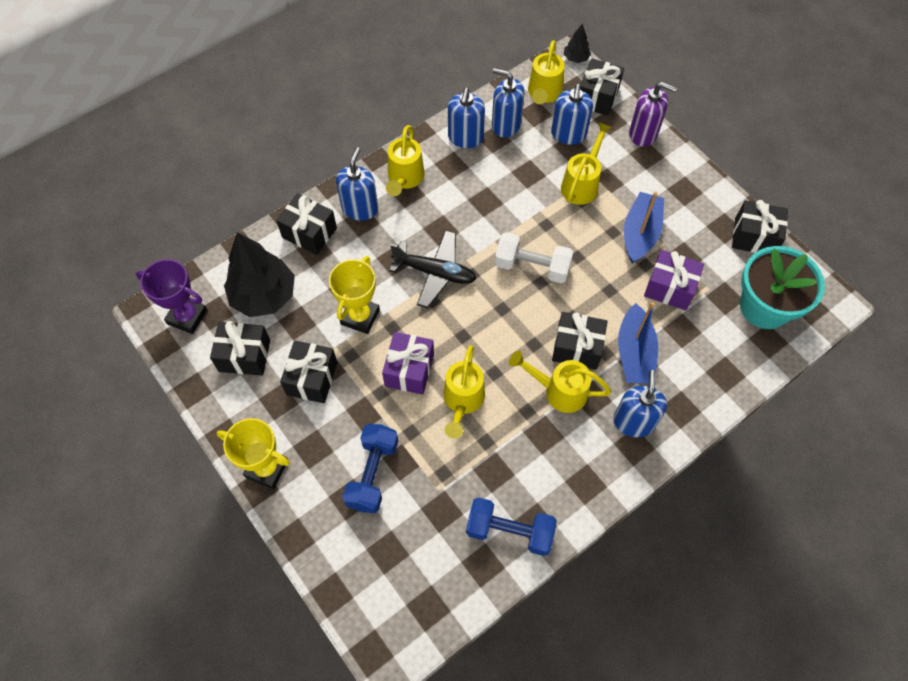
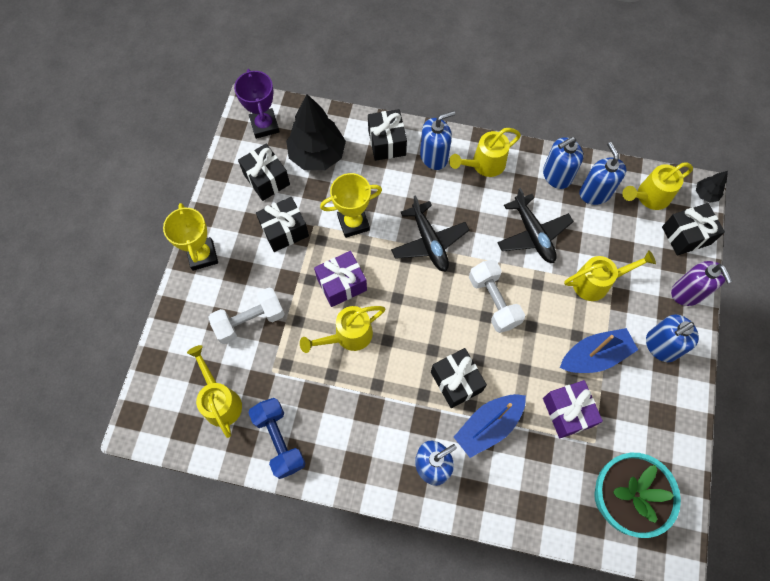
camera: 50 degrees right, 5 degrees up
(373, 473) = (250, 321): blue dumbbell -> white dumbbell
(500, 194) = (533, 234): none -> black plane
(559, 391) = (411, 395): yellow watering can -> yellow watering can (220, 401)
(568, 134) = (631, 241): blue soap dispenser -> blue soap dispenser (660, 346)
(754, 237) = (676, 445): black gift -> none

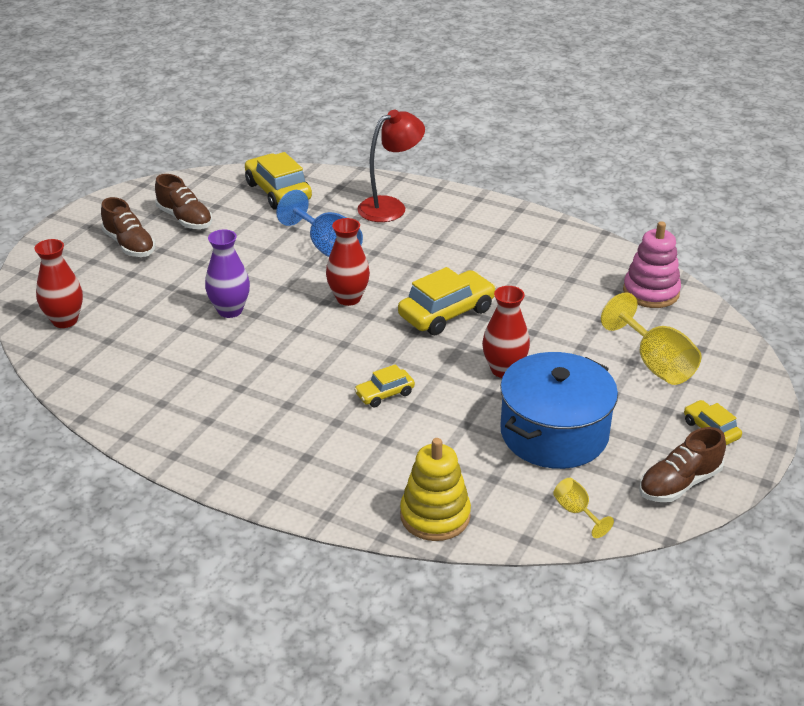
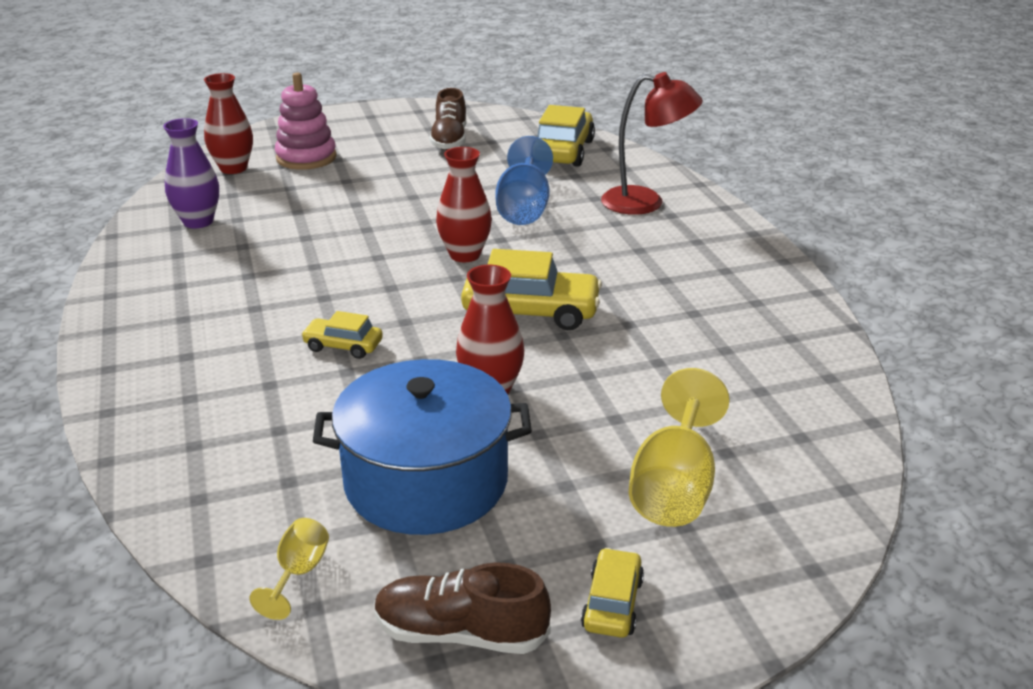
camera: 45 degrees right, 5 degrees down
(129, 245) = (375, 140): brown shoe -> none
(230, 310) = (354, 217): purple vase -> purple vase (198, 222)
(435, 516) = (177, 476): yellow stacking toy -> none
(651, 292) = (806, 412): pink stacking toy -> pink stacking toy (306, 158)

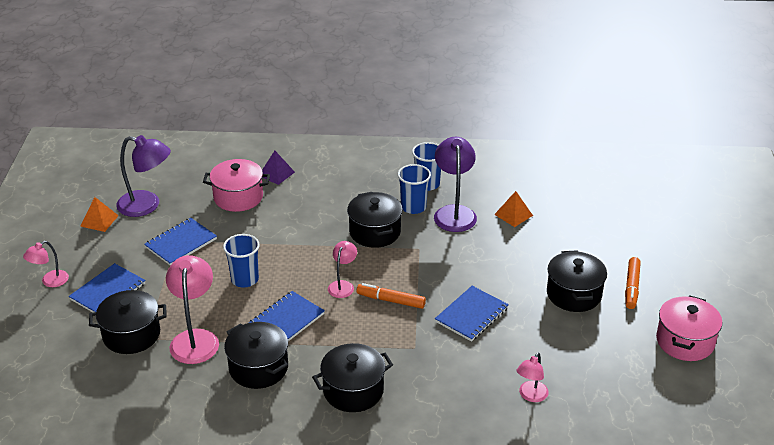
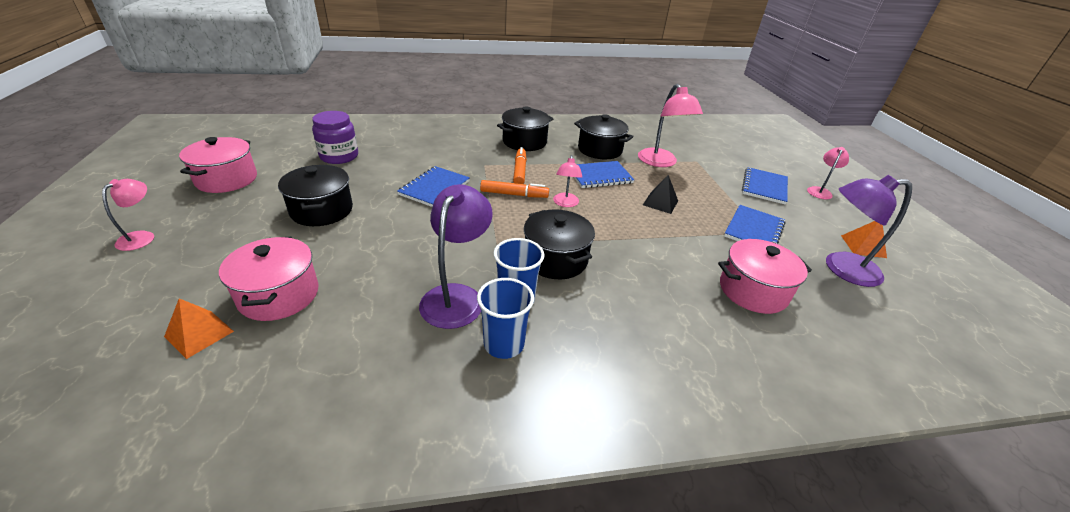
camera: 165 degrees right, 0 degrees up
(131, 335) = (709, 162): black pot -> none
(244, 279) = (660, 202): blue cup -> black pyramid
(276, 173) = (740, 337): purple pyramid -> none
(286, 320) = (599, 176): blue notebook -> blue notebook turned 45 degrees clockwise
(454, 212) = (457, 296): purple lamp -> purple lamp turned 150 degrees counterclockwise
(513, 215) = (368, 301): orange pyramid -> orange pyramid (199, 334)
(530, 396) = (389, 144): pink lamp -> pink lamp (142, 237)
(574, 224) = (279, 295): none -> pink pot
(585, 373) = (339, 156): none -> purple jar
(631, 287) = (248, 221): orange marker -> orange marker (520, 171)

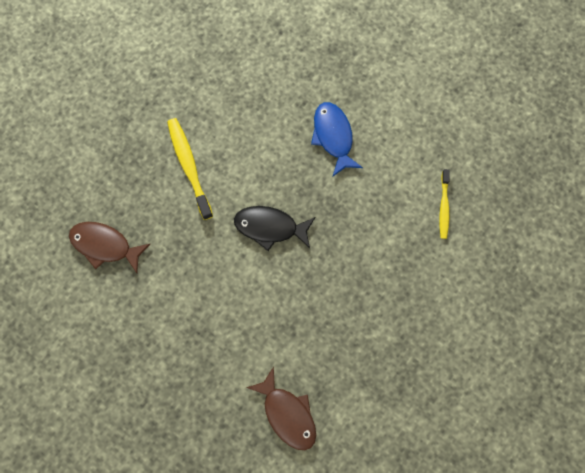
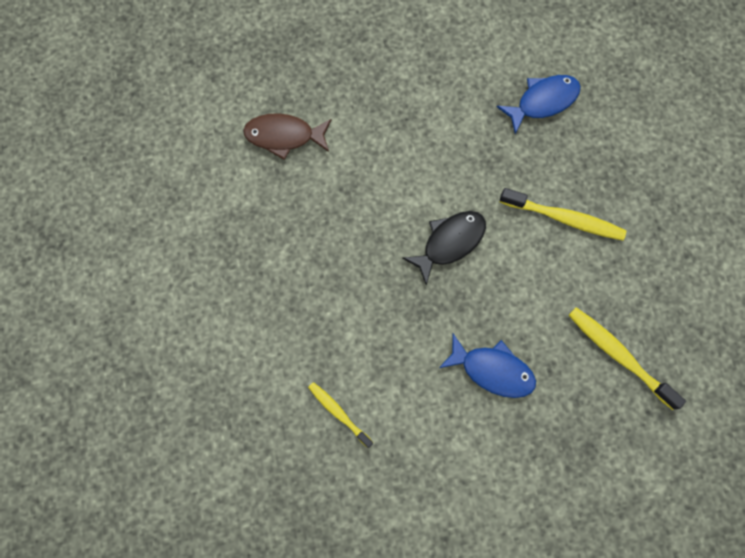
camera: 130 degrees right, 0 degrees up
(105, 245) = (543, 101): brown fish -> blue fish
(258, 71) = (618, 355): none -> yellow toothbrush

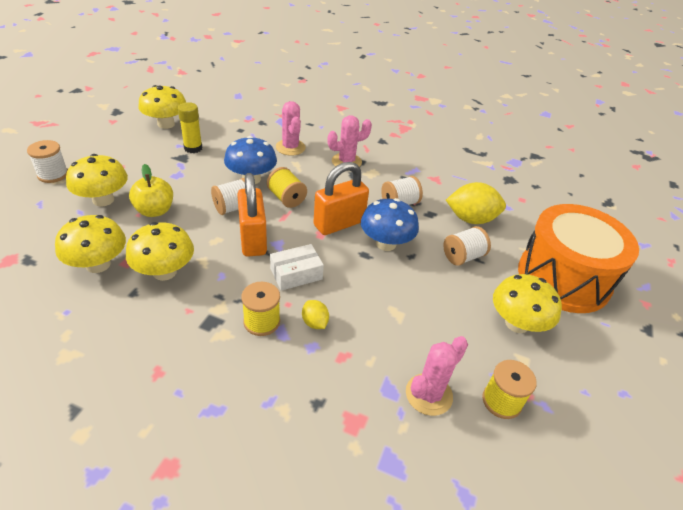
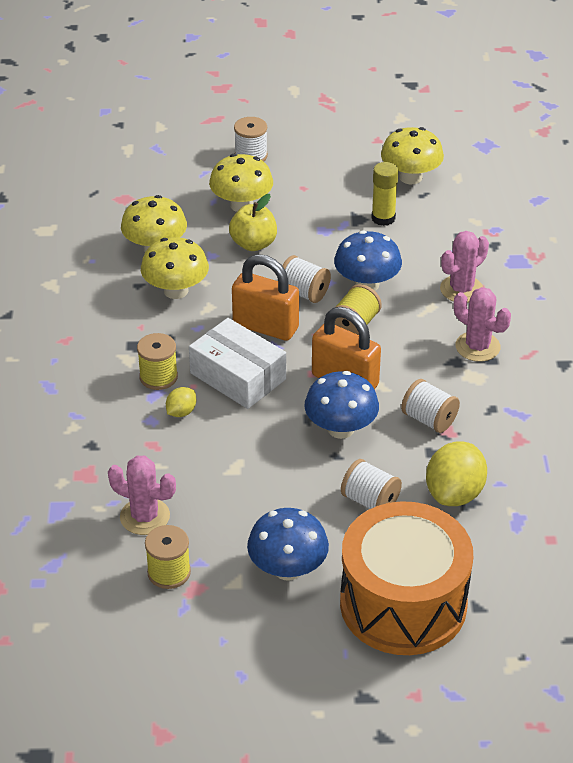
camera: 70 degrees right, 0 degrees up
(253, 239) = (265, 326): orange padlock -> orange padlock turned 60 degrees clockwise
(296, 274) = (238, 376): white box -> white box, size x1.54
(471, 219) = (454, 493): yellow lemon -> yellow lemon turned 45 degrees clockwise
(516, 323) = (288, 569): yellow mushroom -> blue mushroom

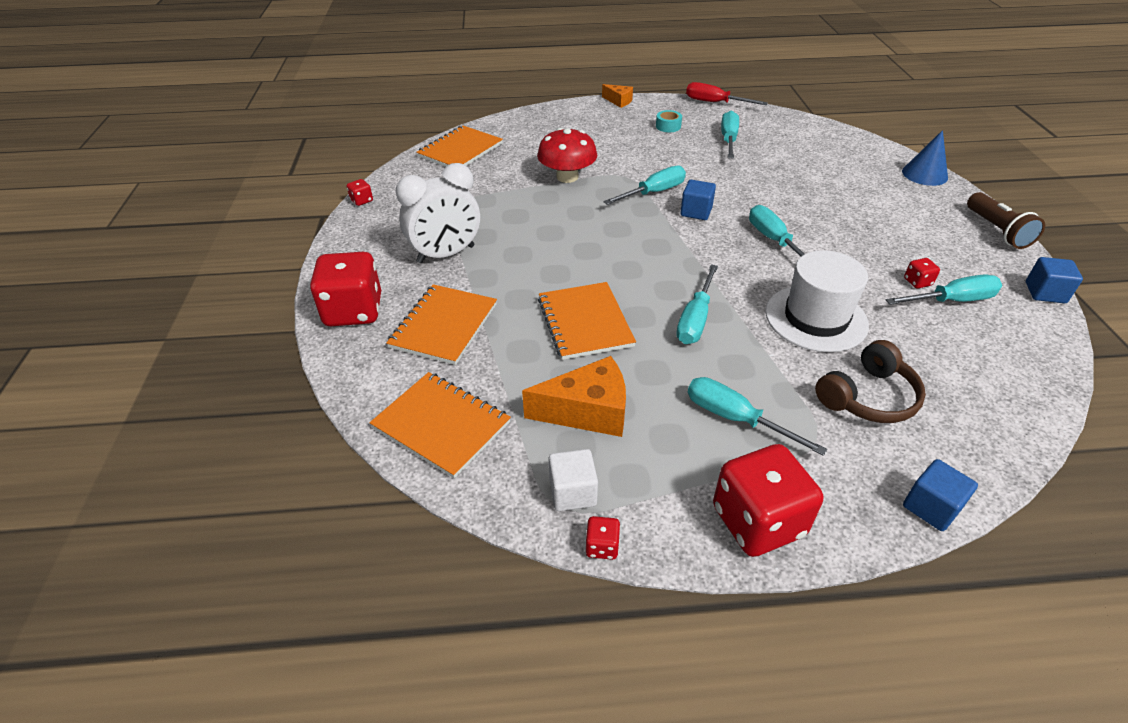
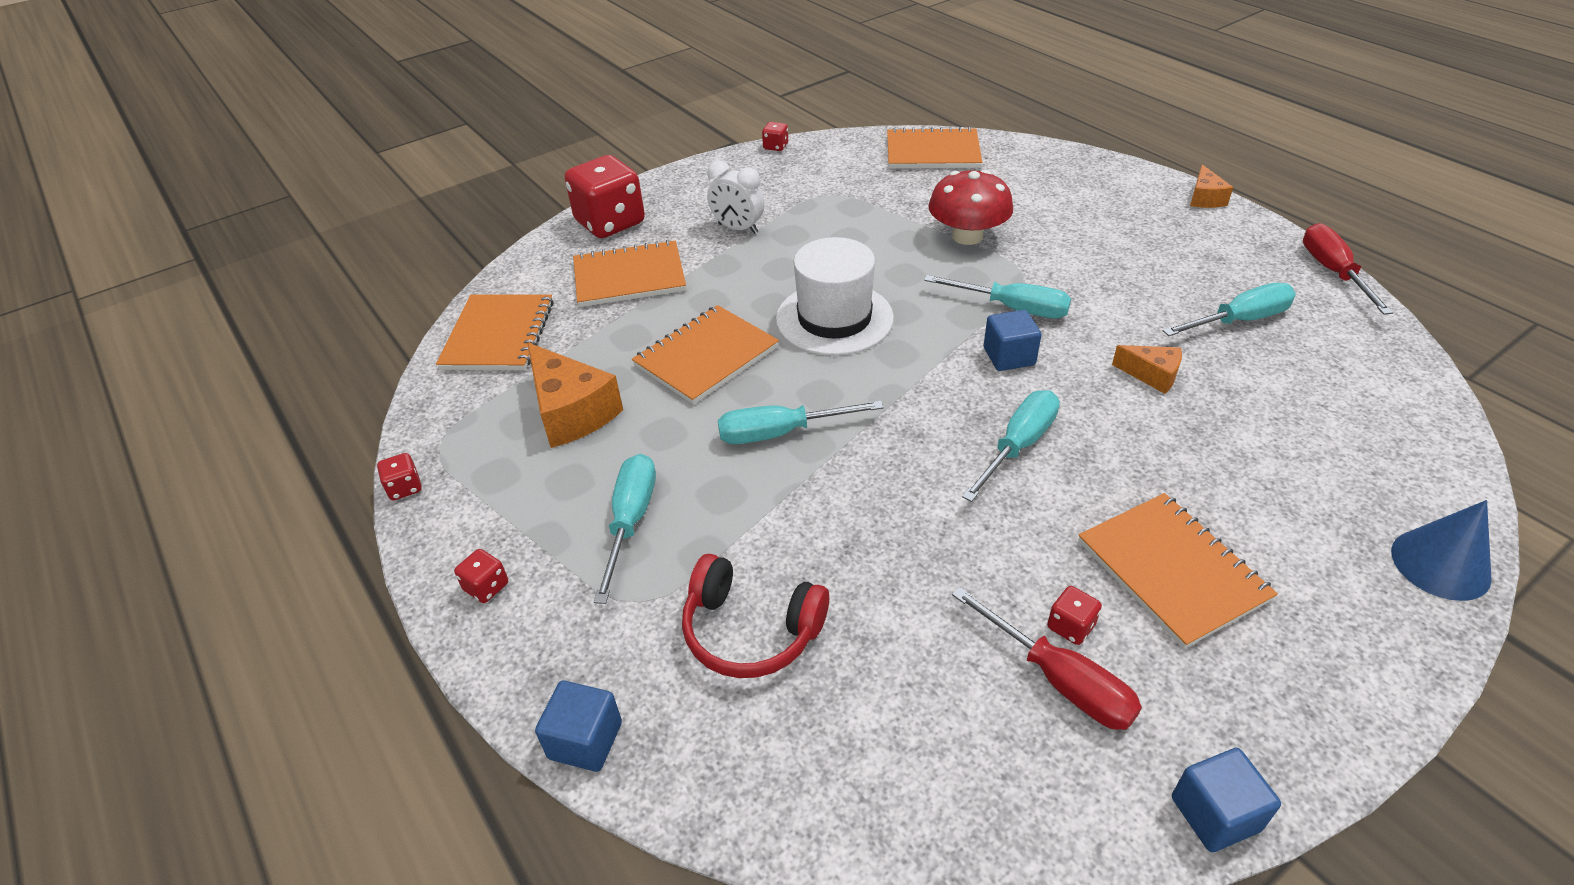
camera: 60 degrees right, 0 degrees up
(446, 254) = (738, 228): white clock -> white clock, size x0.64
(572, 492) = (460, 444): white cube -> none
(668, 126) = (1197, 259): turquoise tape -> none
(750, 179) = (1152, 375): none -> orange cheese
(758, 521) = (486, 587): red dice -> red dice, size x0.42
(816, 318) = (875, 537): white hat -> white hat (834, 318)
(868, 397) = (751, 631): brown headphones -> red headphones
(894, 237) = (1172, 570): none -> orange notebook
(952, 300) = (1059, 680): turquoise screwdriver -> red screwdriver
(997, 231) = (1358, 708): brown flashlight -> none

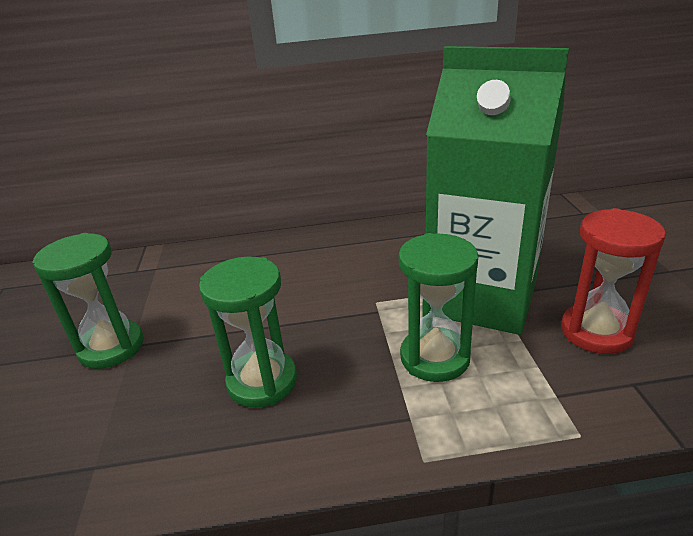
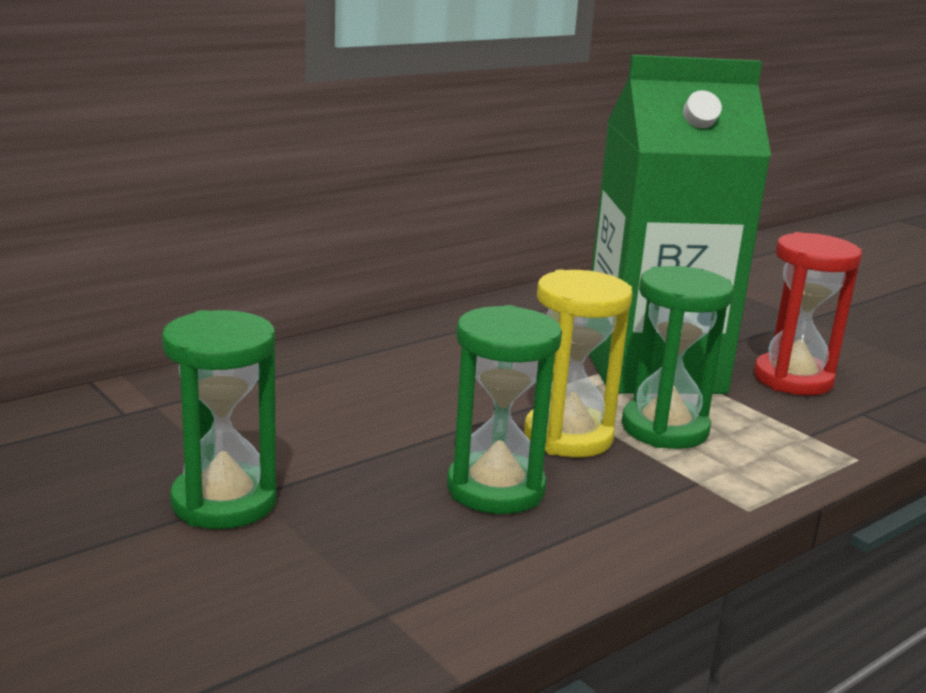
camera: 35 degrees left, 10 degrees down
(356, 347) = (568, 436): none -> yellow hourglass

▶ _Your assignment_
Reproduce the records above exactly, but only from the line with "(131, 335) = (709, 162): black pot -> none" up to and including the line with "camera: 130 degrees right, 0 degrees up". Leave the pictures out.

▶ _Response to this exercise_
(131, 335) = (709, 162): black pot -> none
(244, 279) = (660, 202): blue cup -> black pyramid
(276, 173) = (740, 337): purple pyramid -> none
(286, 320) = (599, 176): blue notebook -> blue notebook turned 45 degrees clockwise
(454, 212) = (457, 296): purple lamp -> purple lamp turned 150 degrees counterclockwise
(513, 215) = (368, 301): orange pyramid -> orange pyramid (199, 334)
(530, 396) = (389, 144): pink lamp -> pink lamp (142, 237)
(574, 224) = (279, 295): none -> pink pot
(585, 373) = (339, 156): none -> purple jar
(631, 287) = (248, 221): orange marker -> orange marker (520, 171)

camera: 130 degrees right, 0 degrees up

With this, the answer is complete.